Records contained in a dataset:
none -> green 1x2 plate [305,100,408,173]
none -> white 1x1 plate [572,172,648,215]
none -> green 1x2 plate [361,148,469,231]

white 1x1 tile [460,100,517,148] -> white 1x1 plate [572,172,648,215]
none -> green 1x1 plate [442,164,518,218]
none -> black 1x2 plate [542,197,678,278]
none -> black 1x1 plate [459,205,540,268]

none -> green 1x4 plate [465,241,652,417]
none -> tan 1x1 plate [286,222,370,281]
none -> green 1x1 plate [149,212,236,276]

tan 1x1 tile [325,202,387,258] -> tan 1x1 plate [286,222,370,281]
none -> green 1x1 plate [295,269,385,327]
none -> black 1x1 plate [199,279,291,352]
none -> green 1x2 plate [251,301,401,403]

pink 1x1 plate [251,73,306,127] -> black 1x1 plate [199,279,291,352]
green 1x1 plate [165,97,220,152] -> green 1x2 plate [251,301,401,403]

--

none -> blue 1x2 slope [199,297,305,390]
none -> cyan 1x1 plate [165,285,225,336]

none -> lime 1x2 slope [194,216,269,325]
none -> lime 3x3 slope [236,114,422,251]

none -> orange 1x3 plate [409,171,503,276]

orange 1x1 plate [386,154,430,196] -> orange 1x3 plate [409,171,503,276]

---

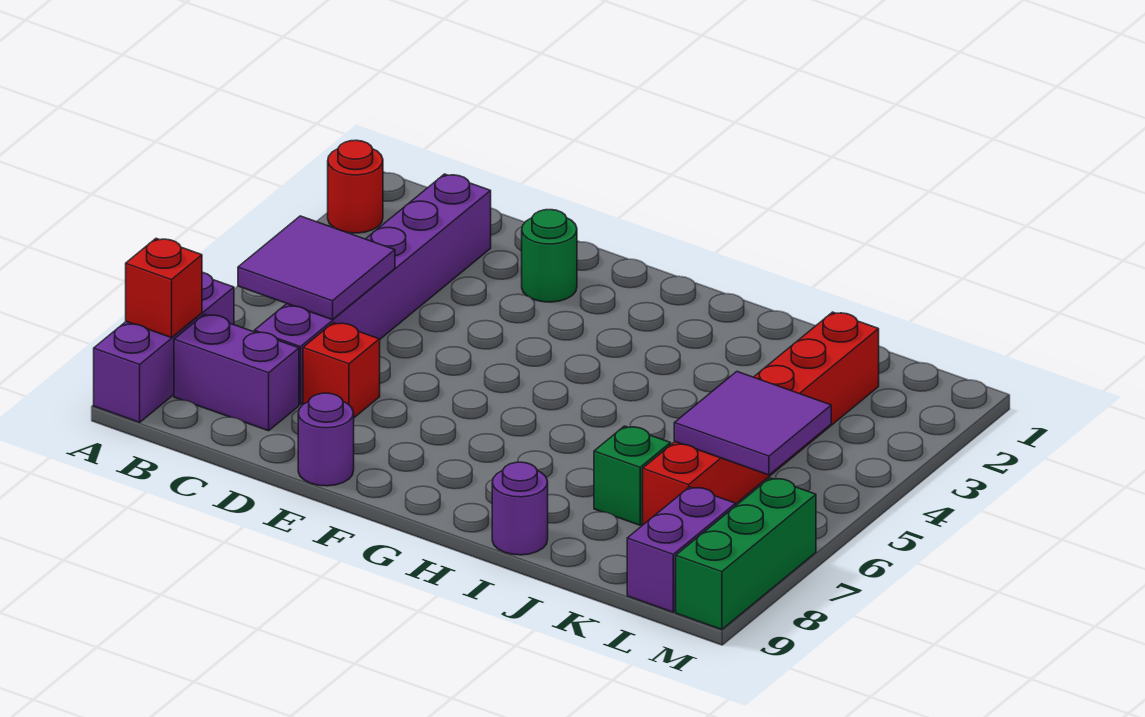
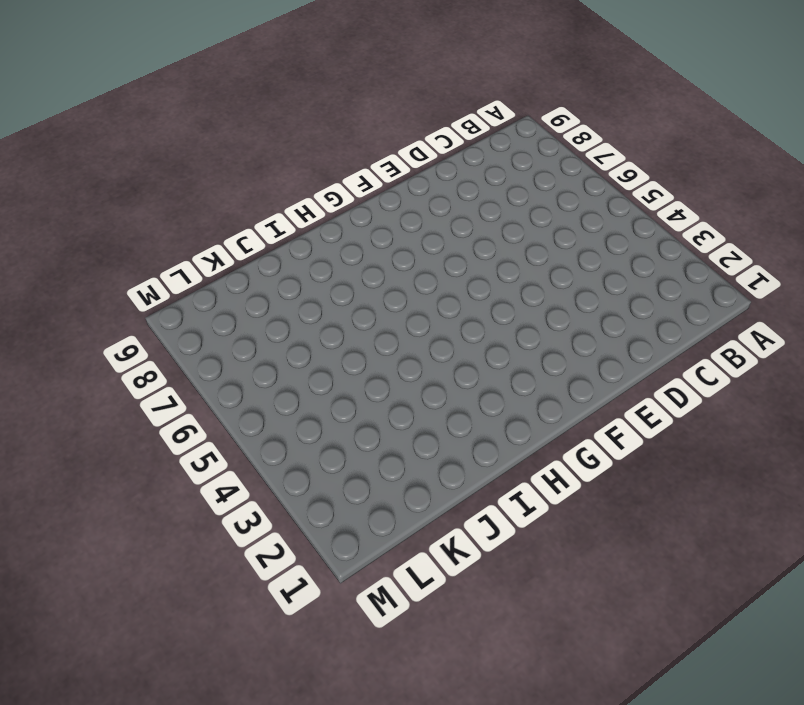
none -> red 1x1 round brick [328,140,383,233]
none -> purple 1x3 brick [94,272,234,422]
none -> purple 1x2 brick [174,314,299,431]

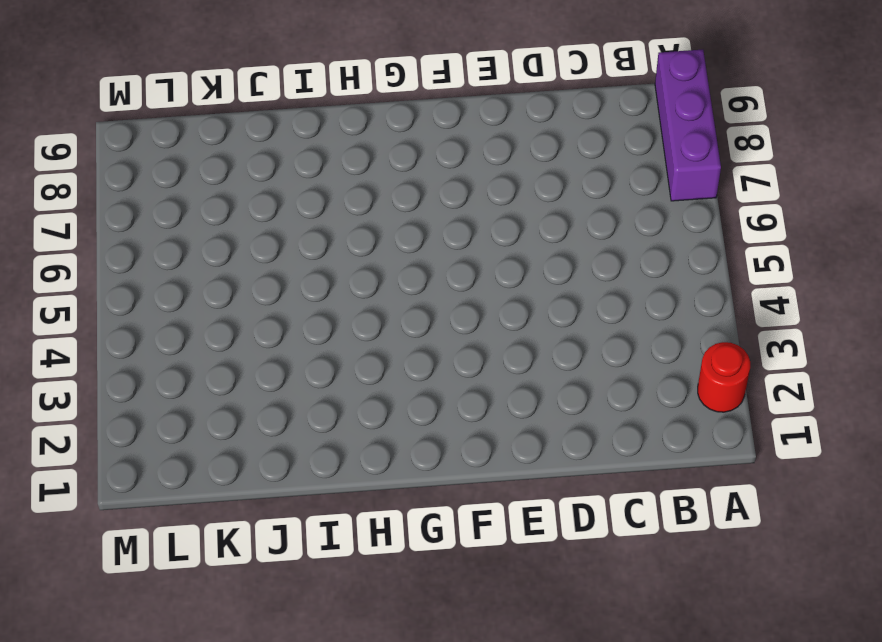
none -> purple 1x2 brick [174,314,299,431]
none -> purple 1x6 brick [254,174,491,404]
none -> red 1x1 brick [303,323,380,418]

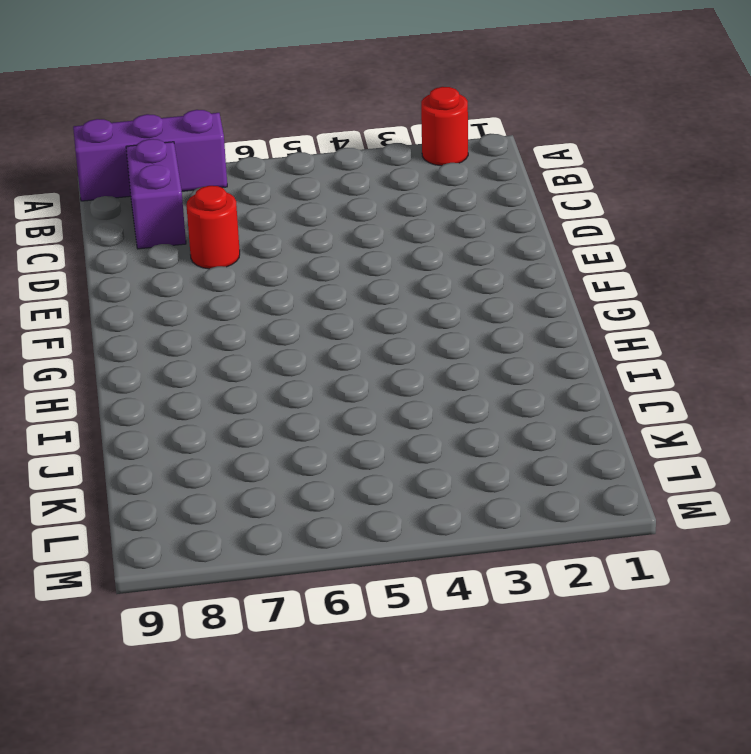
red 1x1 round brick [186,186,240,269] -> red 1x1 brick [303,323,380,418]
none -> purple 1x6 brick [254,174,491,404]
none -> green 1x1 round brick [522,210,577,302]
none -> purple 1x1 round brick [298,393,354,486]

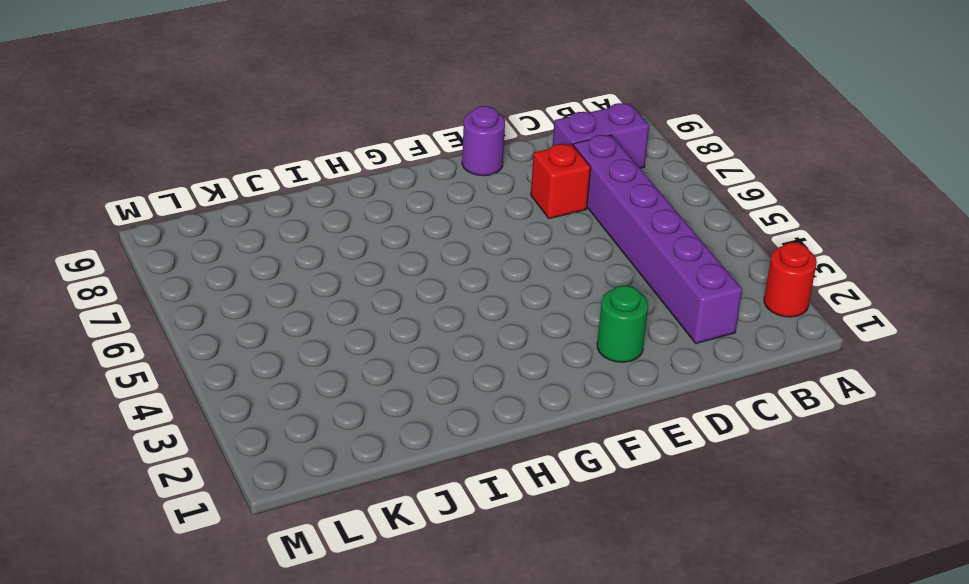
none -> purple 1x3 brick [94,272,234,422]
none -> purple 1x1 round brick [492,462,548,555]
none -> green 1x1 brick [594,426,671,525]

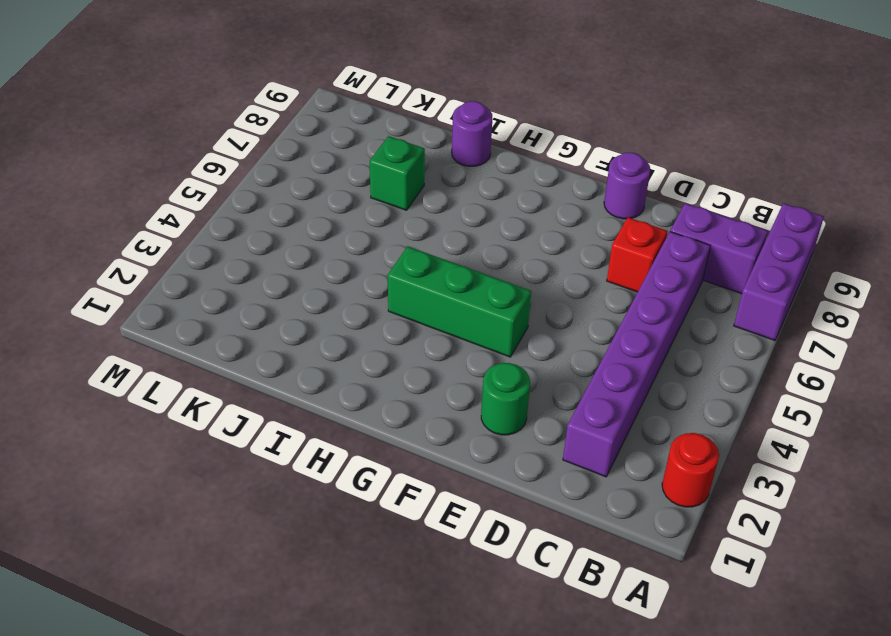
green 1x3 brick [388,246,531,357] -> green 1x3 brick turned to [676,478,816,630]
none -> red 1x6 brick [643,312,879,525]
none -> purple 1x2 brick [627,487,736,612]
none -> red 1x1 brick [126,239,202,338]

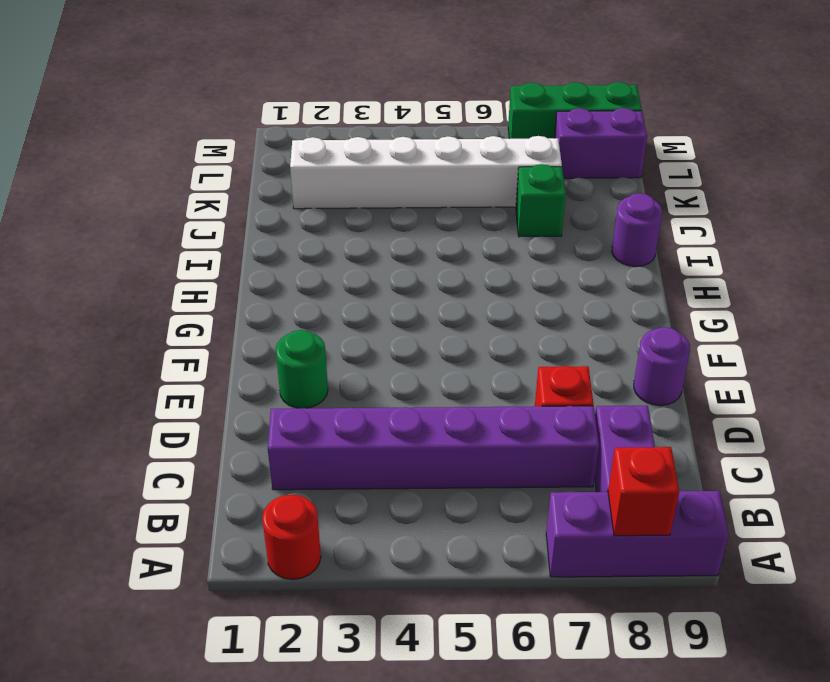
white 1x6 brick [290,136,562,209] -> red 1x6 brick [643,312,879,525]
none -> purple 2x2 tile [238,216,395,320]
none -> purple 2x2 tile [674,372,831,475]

■ Task requirements
Determine how many lines in the records contain "purple", and reply with the number only.

■ The completed task
11